- **What is needed**:
Every line from the top of the records through the one bearing "colour: yellow watering" is to be reproduced exactly, and pictures are to be left out.

- **Available data**:
================
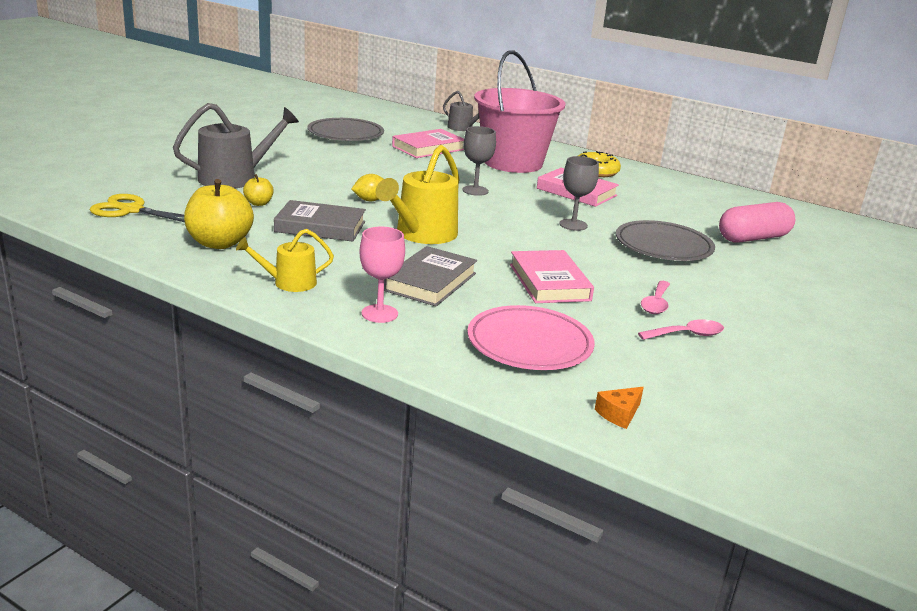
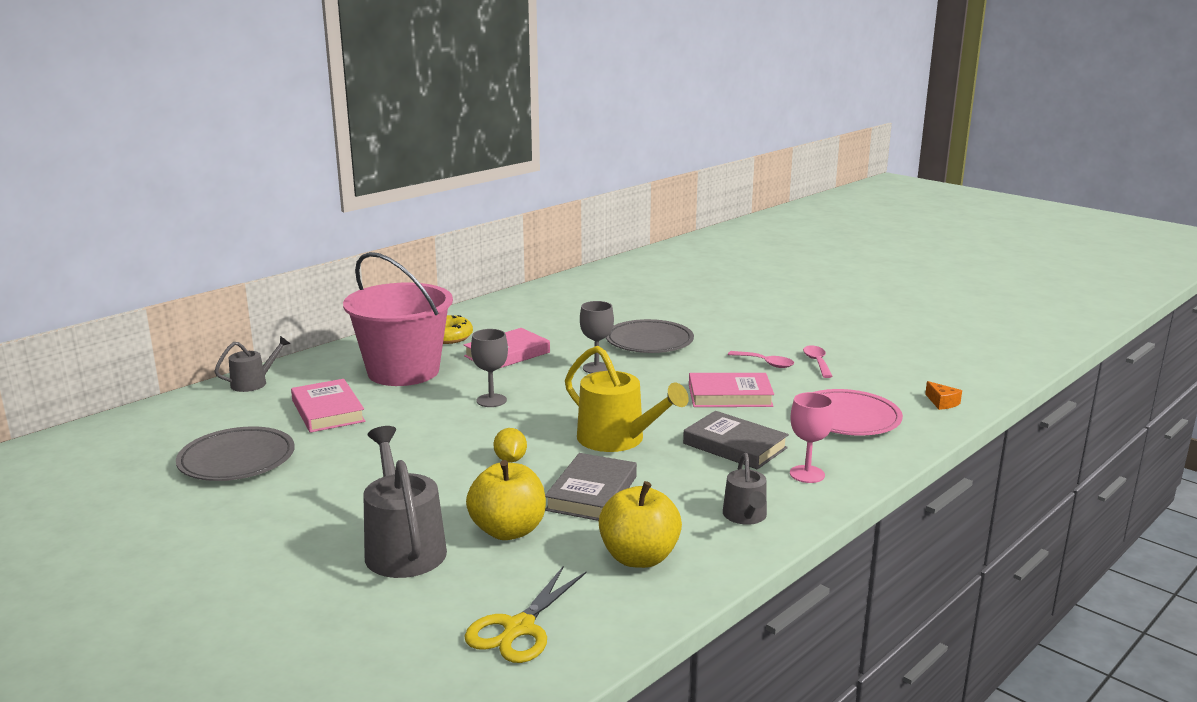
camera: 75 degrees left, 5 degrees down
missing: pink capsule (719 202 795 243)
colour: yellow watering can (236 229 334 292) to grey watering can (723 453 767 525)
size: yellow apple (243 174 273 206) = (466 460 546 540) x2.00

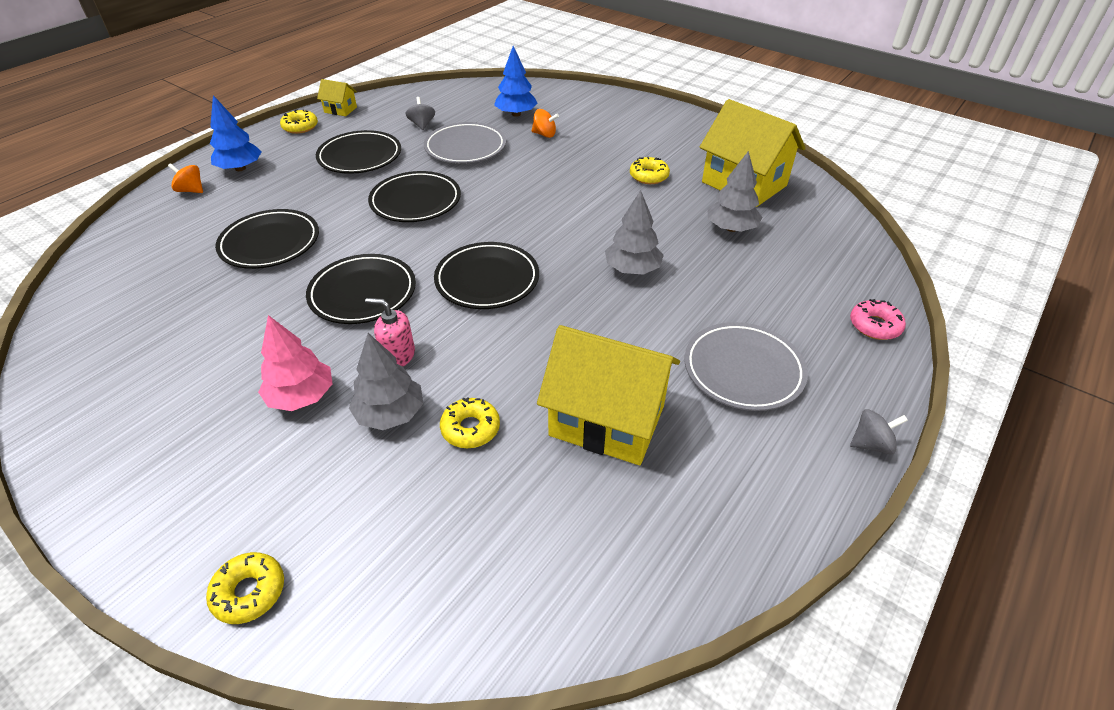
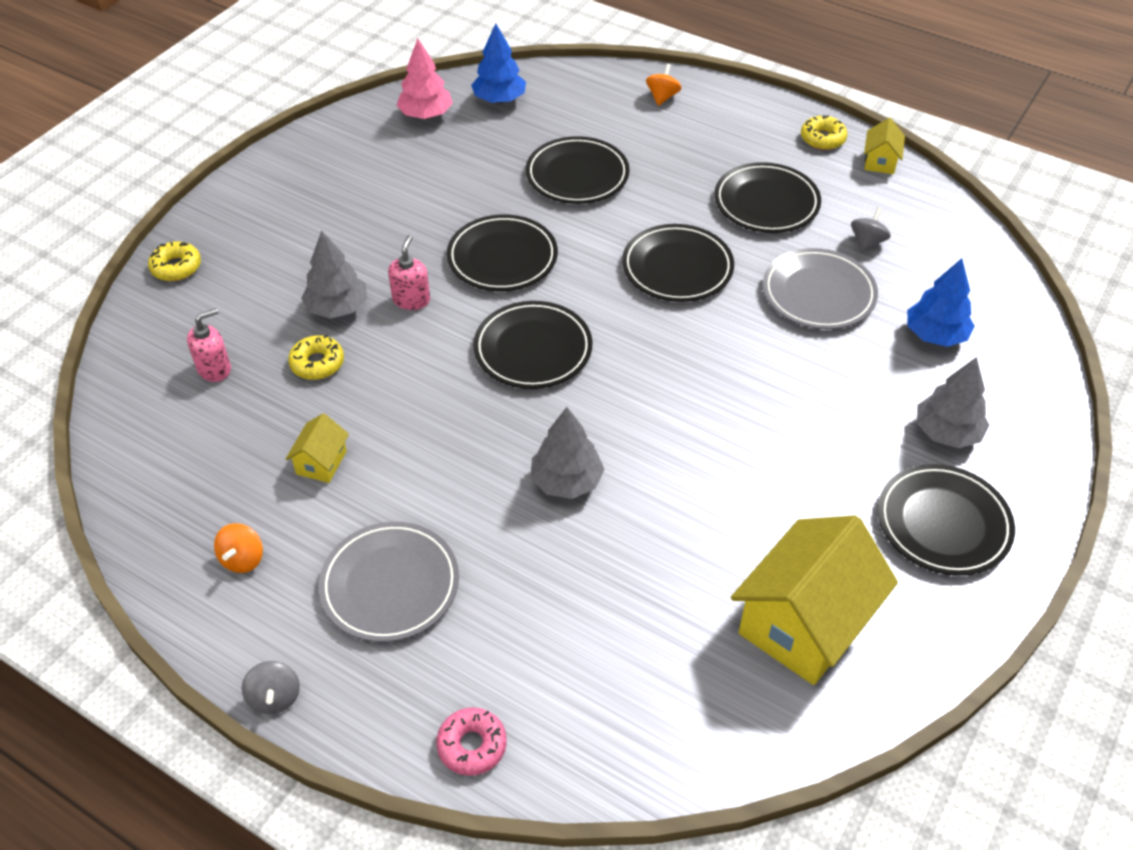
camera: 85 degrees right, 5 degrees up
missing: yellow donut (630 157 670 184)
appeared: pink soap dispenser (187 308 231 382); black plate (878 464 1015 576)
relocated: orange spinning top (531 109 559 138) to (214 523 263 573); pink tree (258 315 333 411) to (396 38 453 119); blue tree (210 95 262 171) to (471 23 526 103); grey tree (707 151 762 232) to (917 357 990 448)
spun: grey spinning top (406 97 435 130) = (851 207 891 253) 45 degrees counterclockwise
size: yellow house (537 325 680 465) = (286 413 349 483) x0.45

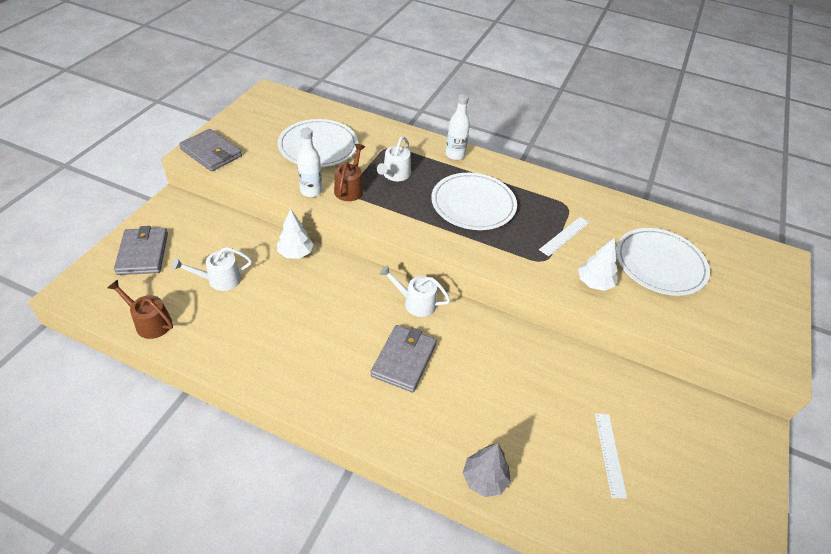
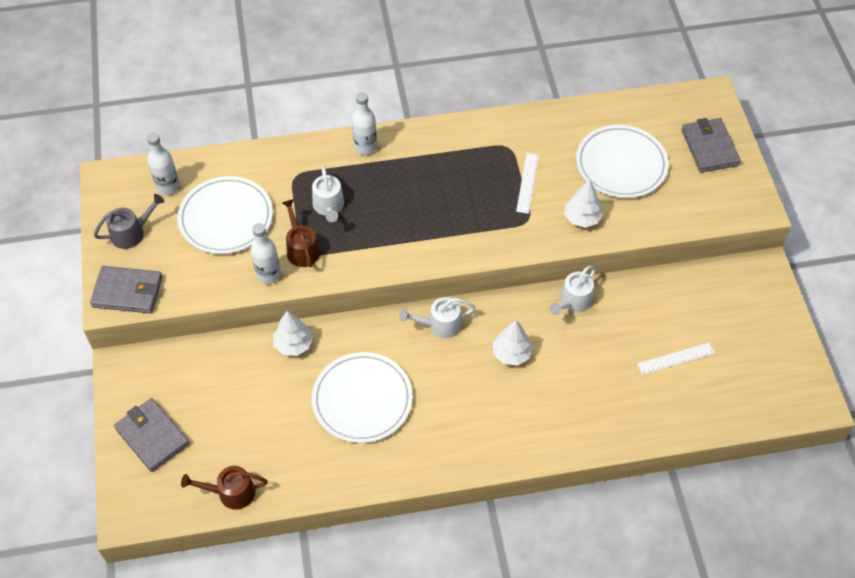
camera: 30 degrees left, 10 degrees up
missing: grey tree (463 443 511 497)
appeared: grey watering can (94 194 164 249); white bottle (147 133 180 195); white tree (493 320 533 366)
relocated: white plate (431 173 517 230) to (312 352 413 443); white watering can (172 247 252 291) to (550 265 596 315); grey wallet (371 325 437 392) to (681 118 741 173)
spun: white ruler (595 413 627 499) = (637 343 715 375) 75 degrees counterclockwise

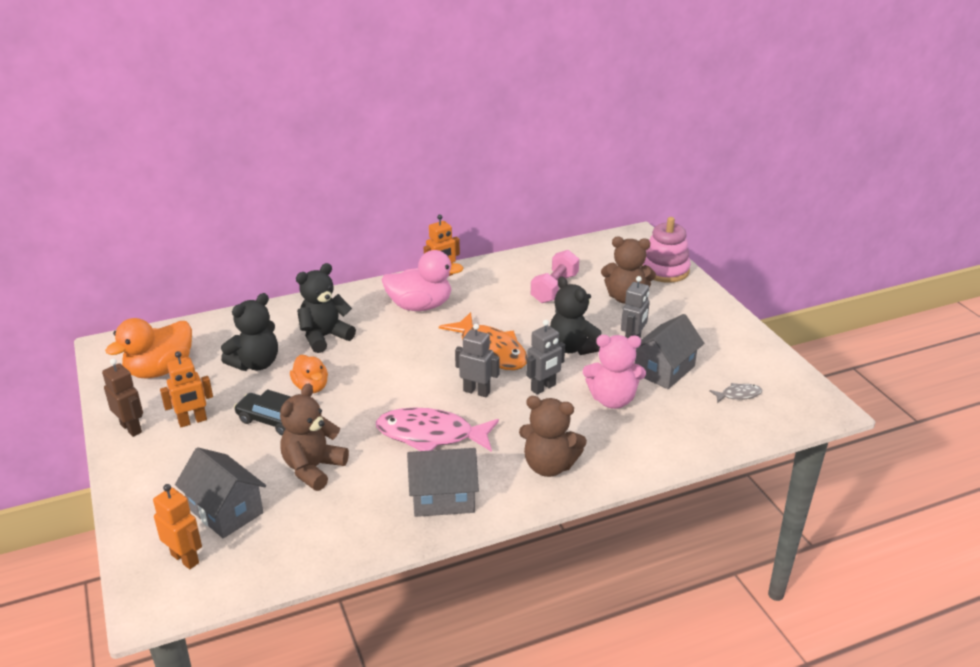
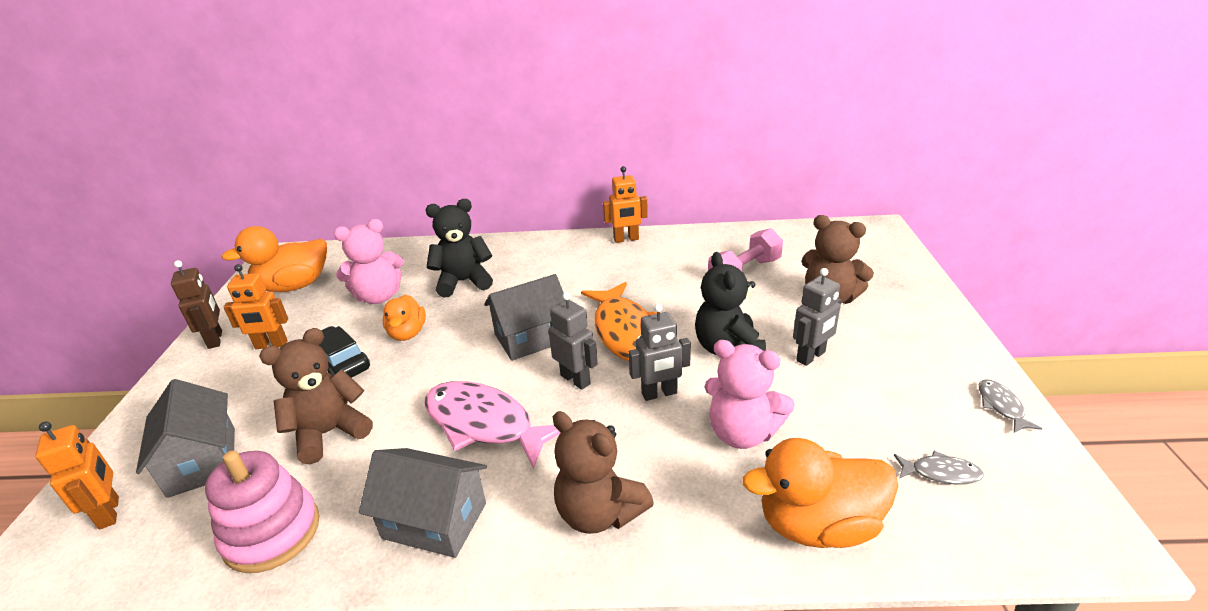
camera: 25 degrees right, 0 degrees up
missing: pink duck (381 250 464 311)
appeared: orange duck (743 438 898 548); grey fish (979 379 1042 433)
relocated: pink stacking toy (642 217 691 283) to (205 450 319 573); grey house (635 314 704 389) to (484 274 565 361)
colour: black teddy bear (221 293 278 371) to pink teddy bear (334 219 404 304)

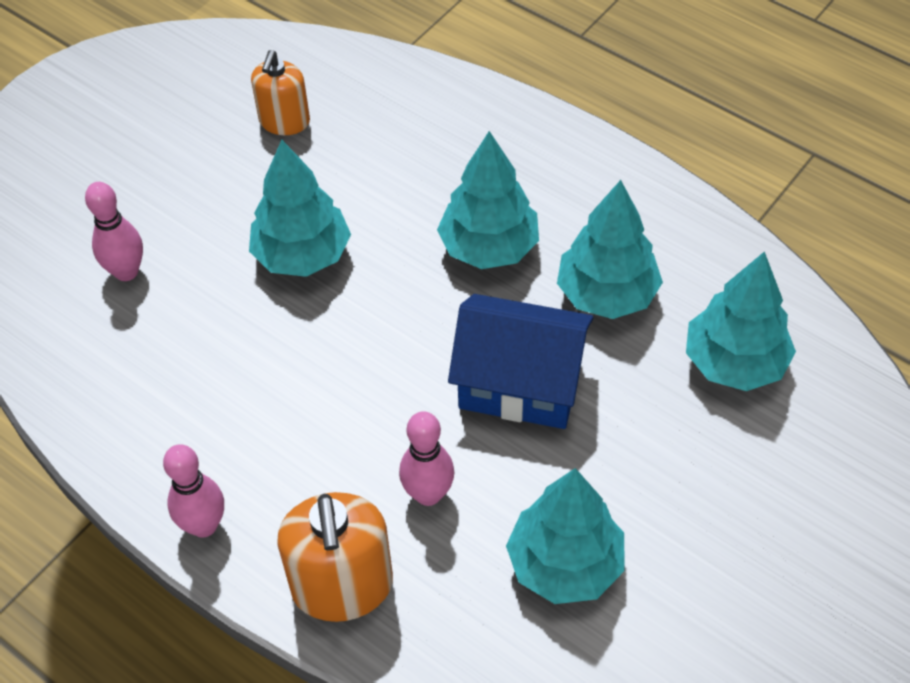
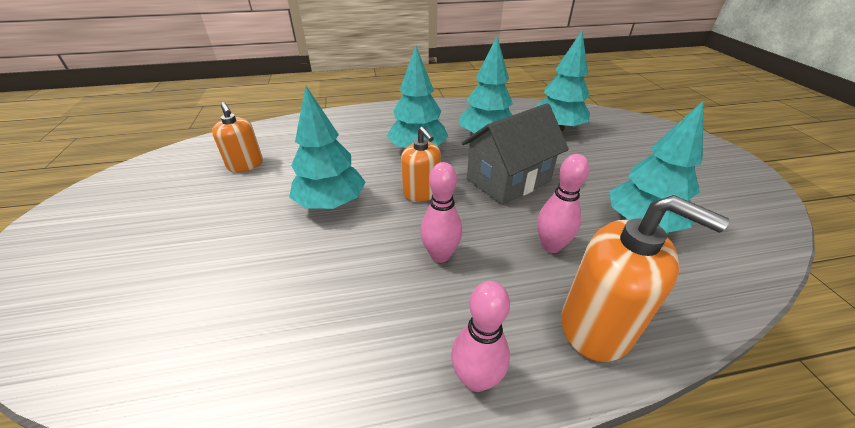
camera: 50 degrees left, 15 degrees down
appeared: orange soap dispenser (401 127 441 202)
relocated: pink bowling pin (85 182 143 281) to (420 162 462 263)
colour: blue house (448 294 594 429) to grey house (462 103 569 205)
================
- **Written response**:
camera: 75 degrees left, 5 degrees down
missing: pink capsule (719 202 795 243)
colour: yellow watering can (236 229 334 292) to grey watering can (723 453 767 525)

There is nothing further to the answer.